# [DATASET RECORDS]
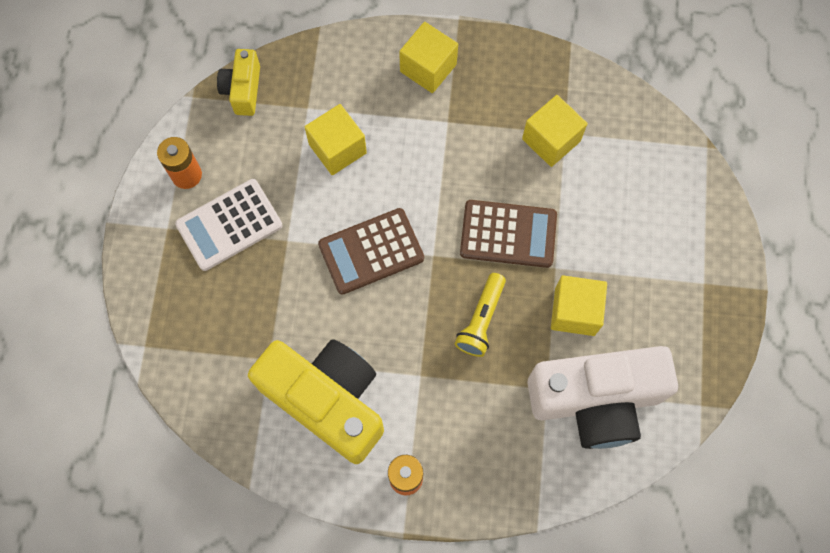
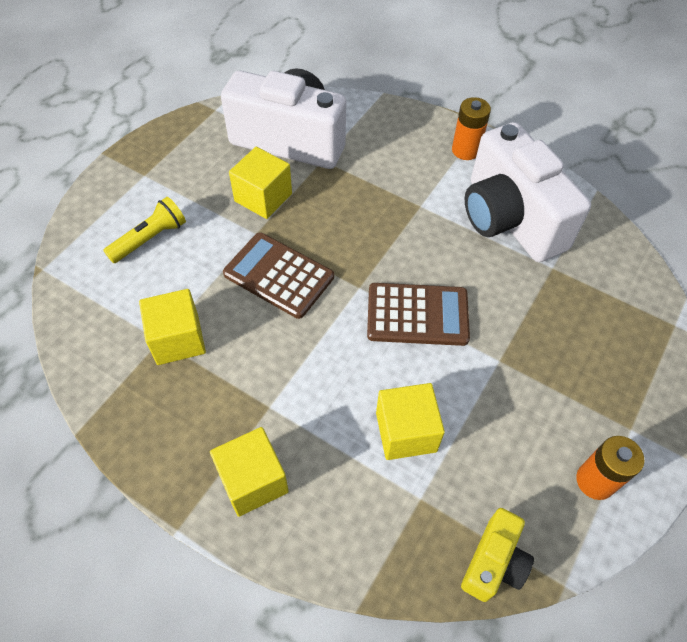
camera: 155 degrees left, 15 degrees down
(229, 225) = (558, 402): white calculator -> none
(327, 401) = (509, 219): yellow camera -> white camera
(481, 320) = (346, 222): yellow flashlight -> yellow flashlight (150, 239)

---

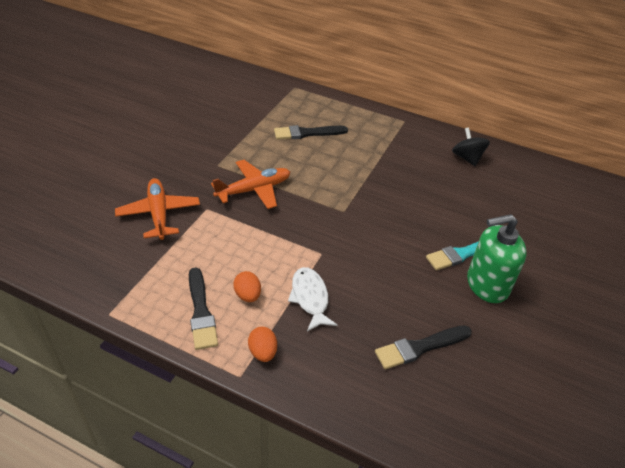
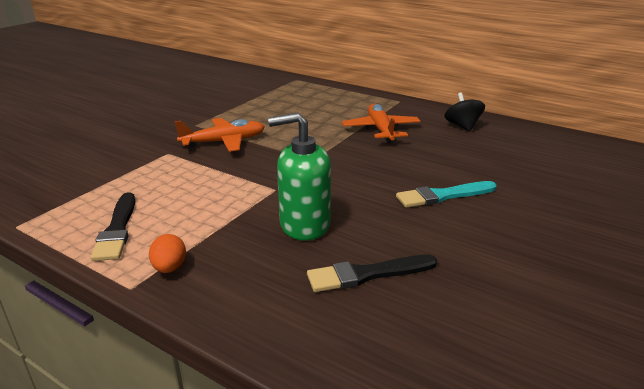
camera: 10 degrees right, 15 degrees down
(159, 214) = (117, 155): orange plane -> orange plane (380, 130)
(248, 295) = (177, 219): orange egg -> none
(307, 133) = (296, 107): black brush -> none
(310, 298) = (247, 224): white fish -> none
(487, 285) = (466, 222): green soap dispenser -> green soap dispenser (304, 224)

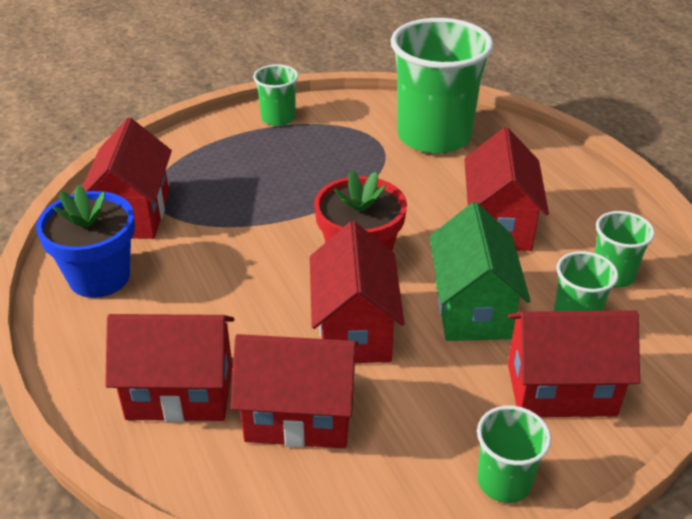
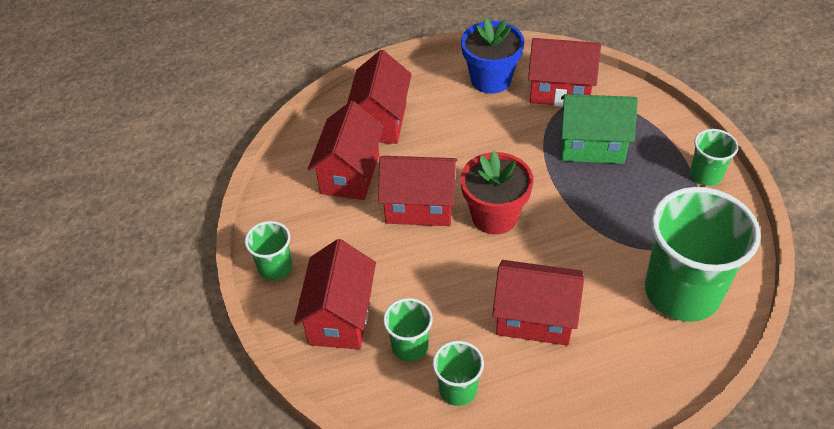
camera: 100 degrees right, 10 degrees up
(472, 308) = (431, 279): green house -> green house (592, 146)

--

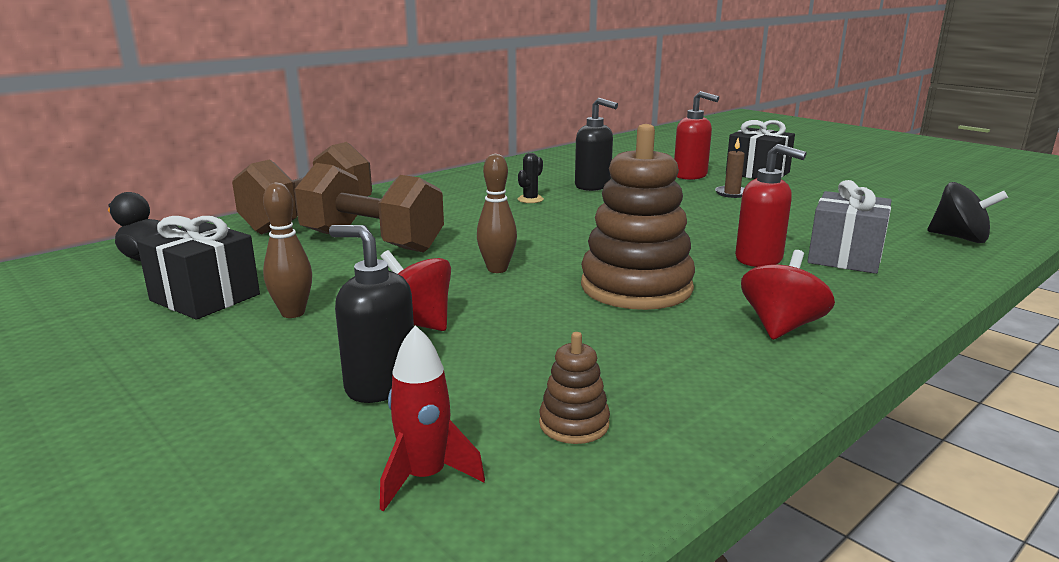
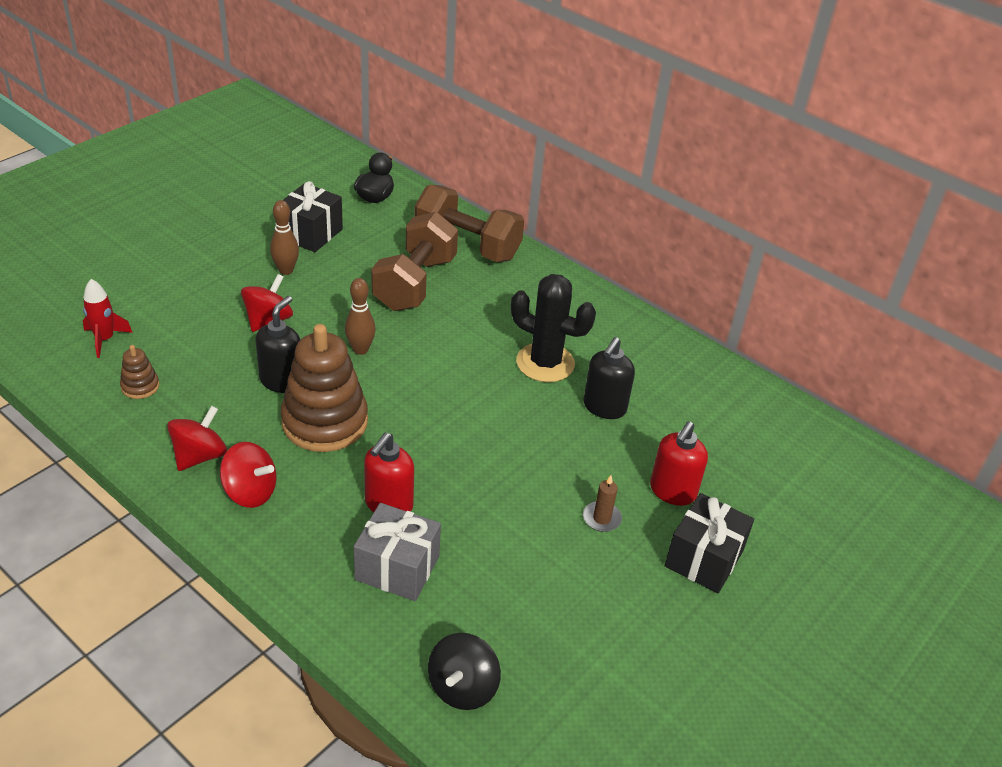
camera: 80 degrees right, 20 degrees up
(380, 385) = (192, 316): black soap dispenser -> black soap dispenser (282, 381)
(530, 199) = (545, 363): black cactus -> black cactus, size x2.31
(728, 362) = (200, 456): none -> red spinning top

# [EXERCISE DESCRIPTION]
Only the lines above starting at the line that holds "(530, 199) = (545, 363): black" and ending at the line that holds "(728, 362) = (200, 456): none" are to be repeated, exactly and in full.

# [ANSWER]
(530, 199) = (545, 363): black cactus -> black cactus, size x2.31
(728, 362) = (200, 456): none -> red spinning top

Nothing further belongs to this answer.